**Exercise instructions:** Output every line below without omitting or altering anything.

**Excerpted data:**
= = = =
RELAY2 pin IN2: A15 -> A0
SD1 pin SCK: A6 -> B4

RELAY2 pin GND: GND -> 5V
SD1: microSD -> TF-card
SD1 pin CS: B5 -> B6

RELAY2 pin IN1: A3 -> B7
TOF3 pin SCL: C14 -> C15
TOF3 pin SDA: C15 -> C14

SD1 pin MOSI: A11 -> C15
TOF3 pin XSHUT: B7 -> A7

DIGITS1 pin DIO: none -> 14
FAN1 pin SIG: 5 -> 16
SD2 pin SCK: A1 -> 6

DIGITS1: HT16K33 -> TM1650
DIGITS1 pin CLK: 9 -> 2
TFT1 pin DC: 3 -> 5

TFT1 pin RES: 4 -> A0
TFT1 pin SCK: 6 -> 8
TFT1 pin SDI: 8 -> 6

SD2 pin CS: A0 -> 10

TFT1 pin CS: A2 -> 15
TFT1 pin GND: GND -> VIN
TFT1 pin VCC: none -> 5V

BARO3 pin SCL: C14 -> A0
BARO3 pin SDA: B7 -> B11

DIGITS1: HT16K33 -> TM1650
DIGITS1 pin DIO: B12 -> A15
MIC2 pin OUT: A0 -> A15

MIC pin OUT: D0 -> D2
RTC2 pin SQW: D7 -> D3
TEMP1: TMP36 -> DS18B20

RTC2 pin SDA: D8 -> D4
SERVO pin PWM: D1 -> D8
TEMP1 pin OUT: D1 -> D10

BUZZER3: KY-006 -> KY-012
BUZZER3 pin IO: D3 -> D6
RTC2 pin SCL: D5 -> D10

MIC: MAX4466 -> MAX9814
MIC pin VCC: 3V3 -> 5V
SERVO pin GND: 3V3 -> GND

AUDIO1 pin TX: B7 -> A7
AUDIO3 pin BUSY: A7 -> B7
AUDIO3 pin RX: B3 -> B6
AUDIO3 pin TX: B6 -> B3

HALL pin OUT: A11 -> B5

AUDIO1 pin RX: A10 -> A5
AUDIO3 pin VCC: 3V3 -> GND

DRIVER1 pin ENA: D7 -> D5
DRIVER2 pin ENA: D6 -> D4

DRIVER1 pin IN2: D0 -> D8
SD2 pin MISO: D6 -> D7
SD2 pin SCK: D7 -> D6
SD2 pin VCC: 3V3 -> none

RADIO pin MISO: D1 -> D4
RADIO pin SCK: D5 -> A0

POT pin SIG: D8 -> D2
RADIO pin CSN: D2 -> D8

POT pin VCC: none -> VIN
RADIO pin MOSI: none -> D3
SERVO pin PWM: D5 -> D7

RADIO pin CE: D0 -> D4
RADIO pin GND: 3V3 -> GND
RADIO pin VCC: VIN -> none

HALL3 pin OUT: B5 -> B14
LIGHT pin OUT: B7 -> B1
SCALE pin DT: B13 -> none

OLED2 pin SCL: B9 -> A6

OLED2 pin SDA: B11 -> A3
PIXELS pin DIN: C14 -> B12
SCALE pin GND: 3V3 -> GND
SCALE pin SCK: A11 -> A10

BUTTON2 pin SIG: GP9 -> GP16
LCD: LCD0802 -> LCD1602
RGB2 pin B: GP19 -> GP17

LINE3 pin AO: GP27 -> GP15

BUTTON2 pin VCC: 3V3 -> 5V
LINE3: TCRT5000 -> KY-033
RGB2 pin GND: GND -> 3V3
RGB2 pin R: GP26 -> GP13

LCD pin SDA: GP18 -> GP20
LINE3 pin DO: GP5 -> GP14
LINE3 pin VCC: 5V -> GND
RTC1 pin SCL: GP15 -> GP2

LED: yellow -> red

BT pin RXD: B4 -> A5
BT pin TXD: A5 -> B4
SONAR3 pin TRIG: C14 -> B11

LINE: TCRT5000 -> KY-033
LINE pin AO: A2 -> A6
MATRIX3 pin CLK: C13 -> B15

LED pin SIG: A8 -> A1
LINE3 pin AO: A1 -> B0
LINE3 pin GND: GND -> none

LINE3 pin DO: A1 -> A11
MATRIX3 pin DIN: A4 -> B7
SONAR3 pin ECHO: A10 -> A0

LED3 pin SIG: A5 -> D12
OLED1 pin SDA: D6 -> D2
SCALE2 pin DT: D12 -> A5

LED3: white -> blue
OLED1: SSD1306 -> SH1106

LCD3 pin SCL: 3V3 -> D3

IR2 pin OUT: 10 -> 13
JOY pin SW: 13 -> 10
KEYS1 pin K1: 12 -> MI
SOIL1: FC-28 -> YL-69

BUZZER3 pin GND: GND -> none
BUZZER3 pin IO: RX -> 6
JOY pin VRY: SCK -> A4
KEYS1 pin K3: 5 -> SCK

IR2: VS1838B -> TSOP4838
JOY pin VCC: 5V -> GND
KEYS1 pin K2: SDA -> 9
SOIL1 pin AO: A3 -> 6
= = = =
**Response for this exercise:**
RELAY2 pin IN2: A15 -> A0
SD1 pin SCK: A6 -> B4

RELAY2 pin GND: GND -> 5V
SD1: microSD -> TF-card
SD1 pin CS: B5 -> B6

RELAY2 pin IN1: A3 -> B7
TOF3 pin SCL: C14 -> C15
TOF3 pin SDA: C15 -> C14

SD1 pin MOSI: A11 -> C15
TOF3 pin XSHUT: B7 -> A7

DIGITS1 pin DIO: none -> 14
FAN1 pin SIG: 5 -> 16
SD2 pin SCK: A1 -> 6

DIGITS1: HT16K33 -> TM1650
DIGITS1 pin CLK: 9 -> 2
TFT1 pin DC: 3 -> 5

TFT1 pin RES: 4 -> A0
TFT1 pin SCK: 6 -> 8
TFT1 pin SDI: 8 -> 6

SD2 pin CS: A0 -> 10

TFT1 pin CS: A2 -> 15
TFT1 pin GND: GND -> VIN
TFT1 pin VCC: none -> 5V

BARO3 pin SCL: C14 -> A0
BARO3 pin SDA: B7 -> B11

DIGITS1: HT16K33 -> TM1650
DIGITS1 pin DIO: B12 -> A15
MIC2 pin OUT: A0 -> A15

MIC pin OUT: D0 -> D2
RTC2 pin SQW: D7 -> D3
TEMP1: TMP36 -> DS18B20

RTC2 pin SDA: D8 -> D4
SERVO pin PWM: D1 -> D8
TEMP1 pin OUT: D1 -> D10

BUZZER3: KY-006 -> KY-012
BUZZER3 pin IO: D3 -> D6
RTC2 pin SCL: D5 -> D10

MIC: MAX4466 -> MAX9814
MIC pin VCC: 3V3 -> 5V
SERVO pin GND: 3V3 -> GND

AUDIO1 pin TX: B7 -> A7
AUDIO3 pin BUSY: A7 -> B7
AUDIO3 pin RX: B3 -> B6
AUDIO3 pin TX: B6 -> B3

HALL pin OUT: A11 -> B5

AUDIO1 pin RX: A10 -> A5
AUDIO3 pin VCC: 3V3 -> GND

DRIVER1 pin ENA: D7 -> D5
DRIVER2 pin ENA: D6 -> D4

DRIVER1 pin IN2: D0 -> D8
SD2 pin MISO: D6 -> D7
SD2 pin SCK: D7 -> D6
SD2 pin VCC: 3V3 -> none

RADIO pin MISO: D1 -> D4
RADIO pin SCK: D5 -> A0

POT pin SIG: D8 -> D2
RADIO pin CSN: D2 -> D8

POT pin VCC: none -> VIN
RADIO pin MOSI: none -> D3
SERVO pin PWM: D5 -> D7

RADIO pin CE: D0 -> D4
RADIO pin GND: 3V3 -> GND
RADIO pin VCC: VIN -> none

HALL3 pin OUT: B5 -> B14
LIGHT pin OUT: B7 -> B1
SCALE pin DT: B13 -> none

OLED2 pin SCL: B9 -> A6

OLED2 pin SDA: B11 -> A3
PIXELS pin DIN: C14 -> B12
SCALE pin GND: 3V3 -> GND
SCALE pin SCK: A11 -> A10

BUTTON2 pin SIG: GP9 -> GP16
LCD: LCD0802 -> LCD1602
RGB2 pin B: GP19 -> GP17

LINE3 pin AO: GP27 -> GP15

BUTTON2 pin VCC: 3V3 -> 5V
LINE3: TCRT5000 -> KY-033
RGB2 pin GND: GND -> 3V3
RGB2 pin R: GP26 -> GP13

LCD pin SDA: GP18 -> GP20
LINE3 pin DO: GP5 -> GP14
LINE3 pin VCC: 5V -> GND
RTC1 pin SCL: GP15 -> GP2

LED: yellow -> red

BT pin RXD: B4 -> A5
BT pin TXD: A5 -> B4
SONAR3 pin TRIG: C14 -> B11

LINE: TCRT5000 -> KY-033
LINE pin AO: A2 -> A6
MATRIX3 pin CLK: C13 -> B15

LED pin SIG: A8 -> A1
LINE3 pin AO: A1 -> B0
LINE3 pin GND: GND -> none

LINE3 pin DO: A1 -> A11
MATRIX3 pin DIN: A4 -> B7
SONAR3 pin ECHO: A10 -> A0

LED3 pin SIG: A5 -> D12
OLED1 pin SDA: D6 -> D2
SCALE2 pin DT: D12 -> A5

LED3: white -> blue
OLED1: SSD1306 -> SH1106

LCD3 pin SCL: 3V3 -> D3

IR2 pin OUT: 10 -> 13
JOY pin SW: 13 -> 10
KEYS1 pin K1: 12 -> MI
SOIL1: FC-28 -> YL-69

BUZZER3 pin GND: GND -> none
BUZZER3 pin IO: RX -> 6
JOY pin VRY: SCK -> A4
KEYS1 pin K3: 5 -> SCK

IR2: VS1838B -> TSOP4838
JOY pin VCC: 5V -> GND
KEYS1 pin K2: SDA -> 9
SOIL1 pin AO: A3 -> 6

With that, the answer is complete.